Data to examine ::
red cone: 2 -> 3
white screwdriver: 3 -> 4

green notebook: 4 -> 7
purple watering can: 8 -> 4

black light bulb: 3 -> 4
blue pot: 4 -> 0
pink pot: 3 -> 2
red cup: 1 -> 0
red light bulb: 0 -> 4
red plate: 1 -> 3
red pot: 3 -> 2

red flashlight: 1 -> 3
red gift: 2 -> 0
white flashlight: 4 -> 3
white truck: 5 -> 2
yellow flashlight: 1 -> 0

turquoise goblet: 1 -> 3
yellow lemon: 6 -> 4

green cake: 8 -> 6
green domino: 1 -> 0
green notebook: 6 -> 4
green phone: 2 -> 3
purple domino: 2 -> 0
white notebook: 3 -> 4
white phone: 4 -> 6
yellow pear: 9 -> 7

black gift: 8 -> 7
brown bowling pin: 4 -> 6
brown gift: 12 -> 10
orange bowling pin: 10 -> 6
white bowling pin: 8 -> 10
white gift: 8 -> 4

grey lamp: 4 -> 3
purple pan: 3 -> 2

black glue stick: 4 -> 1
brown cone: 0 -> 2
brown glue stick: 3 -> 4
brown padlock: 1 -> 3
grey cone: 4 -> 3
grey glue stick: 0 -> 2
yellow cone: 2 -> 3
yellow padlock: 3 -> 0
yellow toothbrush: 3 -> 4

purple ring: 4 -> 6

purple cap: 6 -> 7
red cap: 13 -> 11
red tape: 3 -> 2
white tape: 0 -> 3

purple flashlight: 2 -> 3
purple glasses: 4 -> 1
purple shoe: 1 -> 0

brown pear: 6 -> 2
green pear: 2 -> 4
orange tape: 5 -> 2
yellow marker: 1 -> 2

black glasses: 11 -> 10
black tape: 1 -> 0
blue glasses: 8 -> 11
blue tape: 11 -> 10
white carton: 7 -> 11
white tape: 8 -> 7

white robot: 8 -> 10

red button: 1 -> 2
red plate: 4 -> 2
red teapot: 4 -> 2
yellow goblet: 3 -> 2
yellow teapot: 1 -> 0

What the exercise asks ::
Give the entries again exactly, every one.

Response to this exercise ::
red cone: 2 -> 3
white screwdriver: 3 -> 4

green notebook: 4 -> 7
purple watering can: 8 -> 4

black light bulb: 3 -> 4
blue pot: 4 -> 0
pink pot: 3 -> 2
red cup: 1 -> 0
red light bulb: 0 -> 4
red plate: 1 -> 3
red pot: 3 -> 2

red flashlight: 1 -> 3
red gift: 2 -> 0
white flashlight: 4 -> 3
white truck: 5 -> 2
yellow flashlight: 1 -> 0

turquoise goblet: 1 -> 3
yellow lemon: 6 -> 4

green cake: 8 -> 6
green domino: 1 -> 0
green notebook: 6 -> 4
green phone: 2 -> 3
purple domino: 2 -> 0
white notebook: 3 -> 4
white phone: 4 -> 6
yellow pear: 9 -> 7

black gift: 8 -> 7
brown bowling pin: 4 -> 6
brown gift: 12 -> 10
orange bowling pin: 10 -> 6
white bowling pin: 8 -> 10
white gift: 8 -> 4

grey lamp: 4 -> 3
purple pan: 3 -> 2

black glue stick: 4 -> 1
brown cone: 0 -> 2
brown glue stick: 3 -> 4
brown padlock: 1 -> 3
grey cone: 4 -> 3
grey glue stick: 0 -> 2
yellow cone: 2 -> 3
yellow padlock: 3 -> 0
yellow toothbrush: 3 -> 4

purple ring: 4 -> 6

purple cap: 6 -> 7
red cap: 13 -> 11
red tape: 3 -> 2
white tape: 0 -> 3

purple flashlight: 2 -> 3
purple glasses: 4 -> 1
purple shoe: 1 -> 0

brown pear: 6 -> 2
green pear: 2 -> 4
orange tape: 5 -> 2
yellow marker: 1 -> 2

black glasses: 11 -> 10
black tape: 1 -> 0
blue glasses: 8 -> 11
blue tape: 11 -> 10
white carton: 7 -> 11
white tape: 8 -> 7

white robot: 8 -> 10

red button: 1 -> 2
red plate: 4 -> 2
red teapot: 4 -> 2
yellow goblet: 3 -> 2
yellow teapot: 1 -> 0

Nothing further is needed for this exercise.